Your goal – Below are entries. Reproduce exactly the lines between the line holding "none -> purple flashlight [361,164,421,193]" and the line holding "none -> turquoise wallet [811,190,897,230]", inclusive, and only those.

(Beginning of Records to use)

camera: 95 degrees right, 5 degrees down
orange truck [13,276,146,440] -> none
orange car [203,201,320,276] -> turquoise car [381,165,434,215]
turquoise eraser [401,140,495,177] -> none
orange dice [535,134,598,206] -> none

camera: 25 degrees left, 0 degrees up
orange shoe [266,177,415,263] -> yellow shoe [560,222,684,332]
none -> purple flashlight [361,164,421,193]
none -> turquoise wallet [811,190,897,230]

(End of Records to use)
(Beginning of Records to use)

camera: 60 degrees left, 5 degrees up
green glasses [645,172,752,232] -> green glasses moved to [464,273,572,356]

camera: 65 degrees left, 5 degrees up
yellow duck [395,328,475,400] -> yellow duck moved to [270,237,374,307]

(End of Records to use)

Answer area –
none -> purple flashlight [361,164,421,193]
none -> turquoise wallet [811,190,897,230]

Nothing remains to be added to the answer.